### What you should do
Revise the listing below so that every "cyan hexagon" becomes "blue hexagon", with all other text left unchanged. Omit the pictures from your answer.

### Extracted information
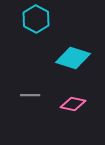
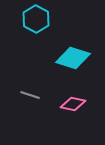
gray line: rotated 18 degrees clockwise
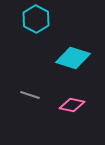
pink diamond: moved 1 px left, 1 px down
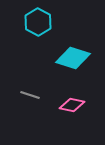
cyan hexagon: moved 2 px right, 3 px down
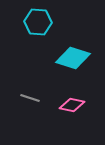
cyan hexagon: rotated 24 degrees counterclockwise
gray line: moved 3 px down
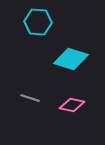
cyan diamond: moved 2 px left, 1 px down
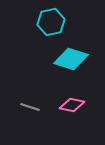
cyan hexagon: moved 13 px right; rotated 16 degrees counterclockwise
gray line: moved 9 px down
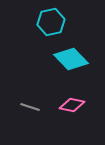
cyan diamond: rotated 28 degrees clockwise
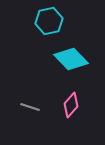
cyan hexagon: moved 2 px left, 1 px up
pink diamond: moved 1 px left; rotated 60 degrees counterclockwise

### Full response
gray line: rotated 18 degrees clockwise
pink diamond: moved 1 px left, 1 px down
blue hexagon: moved 2 px right, 3 px down
blue hexagon: rotated 24 degrees counterclockwise
gray line: moved 3 px down
cyan diamond: moved 2 px left, 1 px down
blue hexagon: moved 13 px right; rotated 16 degrees counterclockwise
gray line: moved 9 px down
cyan diamond: rotated 28 degrees clockwise
blue hexagon: moved 2 px left, 1 px up
pink diamond: moved 1 px left; rotated 60 degrees counterclockwise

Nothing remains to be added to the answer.